State how many lines in the records below contain the string "kern". Give only the number.

- [Records supplied]:
########

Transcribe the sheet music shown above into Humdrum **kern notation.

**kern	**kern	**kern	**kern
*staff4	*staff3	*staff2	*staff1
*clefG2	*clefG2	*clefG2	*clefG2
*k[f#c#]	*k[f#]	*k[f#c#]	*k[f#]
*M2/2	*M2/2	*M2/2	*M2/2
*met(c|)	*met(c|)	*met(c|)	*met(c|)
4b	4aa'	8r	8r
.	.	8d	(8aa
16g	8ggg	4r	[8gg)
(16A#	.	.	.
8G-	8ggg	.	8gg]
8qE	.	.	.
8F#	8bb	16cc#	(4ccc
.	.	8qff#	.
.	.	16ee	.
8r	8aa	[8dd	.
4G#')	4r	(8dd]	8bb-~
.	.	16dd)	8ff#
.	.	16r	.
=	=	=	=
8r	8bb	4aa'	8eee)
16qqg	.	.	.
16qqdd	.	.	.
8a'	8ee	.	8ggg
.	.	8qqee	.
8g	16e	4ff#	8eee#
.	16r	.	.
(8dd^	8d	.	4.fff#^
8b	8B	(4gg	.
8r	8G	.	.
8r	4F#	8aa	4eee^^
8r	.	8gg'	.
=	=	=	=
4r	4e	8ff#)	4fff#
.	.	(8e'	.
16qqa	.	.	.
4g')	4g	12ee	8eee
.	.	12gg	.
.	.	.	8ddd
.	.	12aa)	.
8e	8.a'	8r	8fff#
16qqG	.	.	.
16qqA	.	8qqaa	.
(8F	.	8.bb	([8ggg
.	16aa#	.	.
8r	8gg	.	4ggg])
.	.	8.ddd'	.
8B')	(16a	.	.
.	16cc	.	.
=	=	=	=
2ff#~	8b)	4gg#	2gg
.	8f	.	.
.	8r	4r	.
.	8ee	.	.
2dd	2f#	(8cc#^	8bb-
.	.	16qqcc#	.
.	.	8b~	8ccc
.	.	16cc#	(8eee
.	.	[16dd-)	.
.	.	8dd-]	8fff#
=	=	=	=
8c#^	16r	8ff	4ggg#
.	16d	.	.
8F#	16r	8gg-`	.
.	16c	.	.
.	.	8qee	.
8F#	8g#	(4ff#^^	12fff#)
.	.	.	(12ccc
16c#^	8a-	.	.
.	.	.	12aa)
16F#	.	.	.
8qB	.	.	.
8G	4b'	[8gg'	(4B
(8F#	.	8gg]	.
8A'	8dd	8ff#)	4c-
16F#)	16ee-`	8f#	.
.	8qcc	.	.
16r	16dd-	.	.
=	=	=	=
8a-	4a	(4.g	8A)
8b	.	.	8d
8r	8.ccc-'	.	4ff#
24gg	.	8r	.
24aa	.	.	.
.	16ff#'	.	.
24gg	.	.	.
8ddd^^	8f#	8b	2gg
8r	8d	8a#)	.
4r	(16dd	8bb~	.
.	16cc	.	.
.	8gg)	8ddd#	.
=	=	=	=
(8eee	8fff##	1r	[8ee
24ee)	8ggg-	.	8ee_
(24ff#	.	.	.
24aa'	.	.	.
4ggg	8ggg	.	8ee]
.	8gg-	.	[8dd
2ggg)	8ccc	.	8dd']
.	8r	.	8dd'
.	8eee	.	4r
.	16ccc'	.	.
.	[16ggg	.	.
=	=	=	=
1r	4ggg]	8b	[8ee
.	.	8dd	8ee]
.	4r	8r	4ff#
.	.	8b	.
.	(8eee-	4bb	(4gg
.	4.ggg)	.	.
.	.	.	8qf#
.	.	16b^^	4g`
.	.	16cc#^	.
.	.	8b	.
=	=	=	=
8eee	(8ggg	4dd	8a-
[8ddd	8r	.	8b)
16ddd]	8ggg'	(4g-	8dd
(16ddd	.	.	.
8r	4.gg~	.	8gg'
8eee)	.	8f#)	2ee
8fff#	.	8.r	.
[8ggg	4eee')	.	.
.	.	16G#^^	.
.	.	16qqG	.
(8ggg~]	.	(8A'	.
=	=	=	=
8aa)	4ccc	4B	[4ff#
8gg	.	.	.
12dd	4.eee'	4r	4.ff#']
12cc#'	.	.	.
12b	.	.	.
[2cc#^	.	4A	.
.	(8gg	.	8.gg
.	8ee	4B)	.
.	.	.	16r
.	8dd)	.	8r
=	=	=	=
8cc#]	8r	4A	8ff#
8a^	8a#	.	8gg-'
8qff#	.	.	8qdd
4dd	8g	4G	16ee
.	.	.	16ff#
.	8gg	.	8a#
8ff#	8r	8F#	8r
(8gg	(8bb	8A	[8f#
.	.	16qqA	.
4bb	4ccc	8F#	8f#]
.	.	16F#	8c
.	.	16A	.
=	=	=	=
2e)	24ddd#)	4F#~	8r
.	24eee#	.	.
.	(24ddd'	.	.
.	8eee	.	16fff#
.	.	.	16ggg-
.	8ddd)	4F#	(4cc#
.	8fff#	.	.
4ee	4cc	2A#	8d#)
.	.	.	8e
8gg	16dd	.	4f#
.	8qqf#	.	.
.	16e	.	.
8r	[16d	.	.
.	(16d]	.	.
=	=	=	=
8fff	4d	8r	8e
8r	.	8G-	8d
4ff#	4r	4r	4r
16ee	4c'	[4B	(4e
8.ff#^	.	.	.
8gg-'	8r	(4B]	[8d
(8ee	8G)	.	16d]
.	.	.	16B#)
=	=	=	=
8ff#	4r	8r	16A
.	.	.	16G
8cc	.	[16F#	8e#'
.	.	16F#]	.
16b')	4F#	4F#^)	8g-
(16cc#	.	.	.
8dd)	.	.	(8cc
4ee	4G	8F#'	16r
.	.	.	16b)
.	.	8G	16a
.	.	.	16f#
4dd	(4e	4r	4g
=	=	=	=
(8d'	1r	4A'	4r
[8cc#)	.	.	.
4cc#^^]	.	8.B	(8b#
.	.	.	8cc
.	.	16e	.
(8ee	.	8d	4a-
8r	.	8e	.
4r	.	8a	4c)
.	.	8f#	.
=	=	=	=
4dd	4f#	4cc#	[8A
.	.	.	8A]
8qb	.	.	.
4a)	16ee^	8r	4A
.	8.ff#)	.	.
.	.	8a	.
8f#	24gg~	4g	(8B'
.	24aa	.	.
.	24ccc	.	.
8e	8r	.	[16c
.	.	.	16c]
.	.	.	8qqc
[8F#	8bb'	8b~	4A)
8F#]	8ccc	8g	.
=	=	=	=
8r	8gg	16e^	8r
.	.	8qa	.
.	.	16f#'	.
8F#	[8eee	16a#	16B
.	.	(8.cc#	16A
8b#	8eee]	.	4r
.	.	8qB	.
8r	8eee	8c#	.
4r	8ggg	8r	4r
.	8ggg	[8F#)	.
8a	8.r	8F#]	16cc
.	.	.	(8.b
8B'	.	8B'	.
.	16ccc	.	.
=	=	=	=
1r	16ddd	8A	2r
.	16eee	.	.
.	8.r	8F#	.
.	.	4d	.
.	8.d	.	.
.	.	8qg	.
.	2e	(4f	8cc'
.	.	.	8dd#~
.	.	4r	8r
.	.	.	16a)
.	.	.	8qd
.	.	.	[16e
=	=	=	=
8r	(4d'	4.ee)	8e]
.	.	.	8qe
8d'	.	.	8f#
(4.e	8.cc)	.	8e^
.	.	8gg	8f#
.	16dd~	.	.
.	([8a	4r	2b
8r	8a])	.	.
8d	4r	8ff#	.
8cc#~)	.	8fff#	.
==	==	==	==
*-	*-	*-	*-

########

- [Expected answer]:
2